=== YOUR OBJECTIVE ===
After locating the line with "sub-12 m fragments.", reproduce it and all following lines of the listing below exactly, stopping only at the final line.

=== DATASET RECORDS ===
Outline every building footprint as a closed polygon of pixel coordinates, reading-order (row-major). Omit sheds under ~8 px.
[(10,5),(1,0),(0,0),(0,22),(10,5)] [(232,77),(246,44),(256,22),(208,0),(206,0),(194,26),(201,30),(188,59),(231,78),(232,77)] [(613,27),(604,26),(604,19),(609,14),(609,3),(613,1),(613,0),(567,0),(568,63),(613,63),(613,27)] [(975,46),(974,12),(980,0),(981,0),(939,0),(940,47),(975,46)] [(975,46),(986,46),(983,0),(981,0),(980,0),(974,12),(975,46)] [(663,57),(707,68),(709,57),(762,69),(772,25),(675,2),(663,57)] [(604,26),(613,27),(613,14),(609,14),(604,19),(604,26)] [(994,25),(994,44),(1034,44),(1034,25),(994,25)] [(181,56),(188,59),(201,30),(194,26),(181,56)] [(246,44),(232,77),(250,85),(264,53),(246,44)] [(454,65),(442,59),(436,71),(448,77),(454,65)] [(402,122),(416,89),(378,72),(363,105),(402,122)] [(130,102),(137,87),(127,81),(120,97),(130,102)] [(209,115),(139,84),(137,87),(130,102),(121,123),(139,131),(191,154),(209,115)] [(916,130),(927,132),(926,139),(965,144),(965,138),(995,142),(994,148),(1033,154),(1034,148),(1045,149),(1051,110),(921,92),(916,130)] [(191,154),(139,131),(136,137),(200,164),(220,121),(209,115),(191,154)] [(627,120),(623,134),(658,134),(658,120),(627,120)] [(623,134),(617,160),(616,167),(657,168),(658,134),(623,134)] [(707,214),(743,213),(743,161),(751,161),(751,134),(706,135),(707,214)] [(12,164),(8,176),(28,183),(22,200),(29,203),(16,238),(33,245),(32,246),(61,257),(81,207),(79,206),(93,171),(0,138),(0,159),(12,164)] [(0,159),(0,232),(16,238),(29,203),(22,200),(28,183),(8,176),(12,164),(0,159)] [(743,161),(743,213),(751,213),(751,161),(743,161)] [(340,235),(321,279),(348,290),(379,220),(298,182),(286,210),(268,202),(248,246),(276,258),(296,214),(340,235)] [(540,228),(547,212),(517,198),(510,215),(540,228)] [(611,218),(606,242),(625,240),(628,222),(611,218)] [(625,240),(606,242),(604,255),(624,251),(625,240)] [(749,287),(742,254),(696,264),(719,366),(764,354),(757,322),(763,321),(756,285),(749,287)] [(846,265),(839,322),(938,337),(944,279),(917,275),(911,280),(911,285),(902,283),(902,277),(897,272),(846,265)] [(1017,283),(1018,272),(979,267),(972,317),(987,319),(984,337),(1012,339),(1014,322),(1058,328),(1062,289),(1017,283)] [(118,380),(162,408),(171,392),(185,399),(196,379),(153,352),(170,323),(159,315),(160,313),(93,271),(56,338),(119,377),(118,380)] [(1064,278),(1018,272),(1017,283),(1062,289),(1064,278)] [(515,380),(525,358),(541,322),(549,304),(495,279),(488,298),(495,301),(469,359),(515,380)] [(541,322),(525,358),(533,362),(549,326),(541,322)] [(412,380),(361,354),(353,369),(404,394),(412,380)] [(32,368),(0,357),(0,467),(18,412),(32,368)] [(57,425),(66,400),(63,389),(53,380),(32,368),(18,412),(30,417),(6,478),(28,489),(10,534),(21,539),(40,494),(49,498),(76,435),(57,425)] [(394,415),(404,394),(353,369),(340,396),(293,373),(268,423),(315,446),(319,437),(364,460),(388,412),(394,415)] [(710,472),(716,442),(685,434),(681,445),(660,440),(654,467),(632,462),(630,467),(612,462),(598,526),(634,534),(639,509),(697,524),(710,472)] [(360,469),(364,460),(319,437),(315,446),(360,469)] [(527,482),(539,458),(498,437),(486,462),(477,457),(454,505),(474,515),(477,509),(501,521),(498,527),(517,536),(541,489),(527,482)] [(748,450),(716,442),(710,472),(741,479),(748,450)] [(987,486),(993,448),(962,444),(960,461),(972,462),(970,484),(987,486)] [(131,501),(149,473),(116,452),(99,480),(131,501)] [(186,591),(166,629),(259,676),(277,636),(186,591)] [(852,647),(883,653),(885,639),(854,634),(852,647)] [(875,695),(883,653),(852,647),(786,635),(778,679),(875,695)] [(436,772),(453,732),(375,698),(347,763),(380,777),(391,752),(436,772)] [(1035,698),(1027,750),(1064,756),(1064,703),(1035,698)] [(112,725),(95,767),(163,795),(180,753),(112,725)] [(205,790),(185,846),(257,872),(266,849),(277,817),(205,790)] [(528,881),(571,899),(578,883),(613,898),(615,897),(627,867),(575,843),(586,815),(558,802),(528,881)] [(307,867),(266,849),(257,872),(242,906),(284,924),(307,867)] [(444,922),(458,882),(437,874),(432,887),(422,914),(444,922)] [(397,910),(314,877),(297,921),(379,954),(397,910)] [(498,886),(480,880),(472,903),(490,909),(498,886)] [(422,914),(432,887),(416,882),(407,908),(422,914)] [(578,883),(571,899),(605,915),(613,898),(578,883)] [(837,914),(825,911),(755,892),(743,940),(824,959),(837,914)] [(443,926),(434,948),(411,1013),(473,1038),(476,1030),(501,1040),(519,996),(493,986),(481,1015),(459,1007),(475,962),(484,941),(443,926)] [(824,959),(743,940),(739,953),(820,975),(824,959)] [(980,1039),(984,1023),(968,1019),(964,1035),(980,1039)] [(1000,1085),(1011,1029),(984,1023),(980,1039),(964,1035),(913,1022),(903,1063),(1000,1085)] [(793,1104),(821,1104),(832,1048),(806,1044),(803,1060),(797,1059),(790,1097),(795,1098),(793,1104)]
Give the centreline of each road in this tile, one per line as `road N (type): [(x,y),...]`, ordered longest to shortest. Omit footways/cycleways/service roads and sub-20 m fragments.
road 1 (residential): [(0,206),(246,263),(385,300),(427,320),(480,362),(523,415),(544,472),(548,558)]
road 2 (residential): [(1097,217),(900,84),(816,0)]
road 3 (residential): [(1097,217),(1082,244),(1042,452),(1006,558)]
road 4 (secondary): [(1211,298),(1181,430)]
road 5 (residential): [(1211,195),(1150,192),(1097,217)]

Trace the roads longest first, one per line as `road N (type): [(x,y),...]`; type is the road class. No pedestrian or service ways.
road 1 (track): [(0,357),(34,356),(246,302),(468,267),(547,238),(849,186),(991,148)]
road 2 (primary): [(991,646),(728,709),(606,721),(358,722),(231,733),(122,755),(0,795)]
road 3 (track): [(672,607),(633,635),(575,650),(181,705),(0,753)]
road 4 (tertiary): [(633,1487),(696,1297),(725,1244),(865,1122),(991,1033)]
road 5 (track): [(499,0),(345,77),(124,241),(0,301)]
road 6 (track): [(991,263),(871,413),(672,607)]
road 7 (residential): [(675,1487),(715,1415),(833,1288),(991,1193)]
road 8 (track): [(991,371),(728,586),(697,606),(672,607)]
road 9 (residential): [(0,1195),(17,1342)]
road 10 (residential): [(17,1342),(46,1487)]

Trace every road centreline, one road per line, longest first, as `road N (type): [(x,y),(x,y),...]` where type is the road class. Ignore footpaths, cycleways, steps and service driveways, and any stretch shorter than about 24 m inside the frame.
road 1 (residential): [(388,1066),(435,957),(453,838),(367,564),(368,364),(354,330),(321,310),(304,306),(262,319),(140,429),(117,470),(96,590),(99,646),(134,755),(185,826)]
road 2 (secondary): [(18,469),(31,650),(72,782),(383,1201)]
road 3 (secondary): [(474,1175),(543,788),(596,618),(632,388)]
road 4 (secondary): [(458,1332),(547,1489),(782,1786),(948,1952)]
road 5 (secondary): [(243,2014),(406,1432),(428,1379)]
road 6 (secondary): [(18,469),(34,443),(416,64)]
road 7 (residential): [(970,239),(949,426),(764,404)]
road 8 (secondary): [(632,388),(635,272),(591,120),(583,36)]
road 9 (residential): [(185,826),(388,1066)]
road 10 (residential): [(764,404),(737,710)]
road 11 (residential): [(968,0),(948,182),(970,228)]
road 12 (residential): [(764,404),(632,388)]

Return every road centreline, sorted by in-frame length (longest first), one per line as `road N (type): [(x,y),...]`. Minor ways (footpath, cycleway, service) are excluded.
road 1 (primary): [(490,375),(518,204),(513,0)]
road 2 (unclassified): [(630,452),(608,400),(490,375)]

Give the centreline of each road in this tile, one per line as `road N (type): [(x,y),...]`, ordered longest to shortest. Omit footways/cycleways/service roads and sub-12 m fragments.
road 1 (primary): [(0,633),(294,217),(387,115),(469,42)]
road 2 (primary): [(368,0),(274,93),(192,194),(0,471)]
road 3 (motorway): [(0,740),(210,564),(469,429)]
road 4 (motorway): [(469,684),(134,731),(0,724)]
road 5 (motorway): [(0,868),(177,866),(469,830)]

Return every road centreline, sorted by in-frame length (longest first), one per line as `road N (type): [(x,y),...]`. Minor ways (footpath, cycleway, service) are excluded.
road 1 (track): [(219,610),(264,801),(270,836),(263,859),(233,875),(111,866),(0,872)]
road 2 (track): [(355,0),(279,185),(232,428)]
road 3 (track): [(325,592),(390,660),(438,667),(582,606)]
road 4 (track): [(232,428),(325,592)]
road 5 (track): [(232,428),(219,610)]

=== TASK OUTPUT ===
Give the centreline of each road in this tile, one per line as `road N (type): [(x,y),...]`, ordered longest to shortest. Omit footways/cycleways/service roads and sub-12 m fragments.
road 1 (primary): [(0,633),(294,217),(387,115),(469,42)]
road 2 (primary): [(368,0),(274,93),(192,194),(0,471)]
road 3 (motorway): [(0,740),(210,564),(469,429)]
road 4 (motorway): [(469,684),(134,731),(0,724)]
road 5 (motorway): [(0,868),(177,866),(469,830)]

Return every road centreline, sorted by in-frame length (longest first), one per line as `road N (type): [(x,y),...]`. Minor ways (footpath, cycleway, service) are excluded.
road 1 (track): [(219,610),(264,801),(270,836),(263,859),(233,875),(111,866),(0,872)]
road 2 (track): [(355,0),(279,185),(232,428)]
road 3 (track): [(325,592),(390,660),(438,667),(582,606)]
road 4 (track): [(232,428),(325,592)]
road 5 (track): [(232,428),(219,610)]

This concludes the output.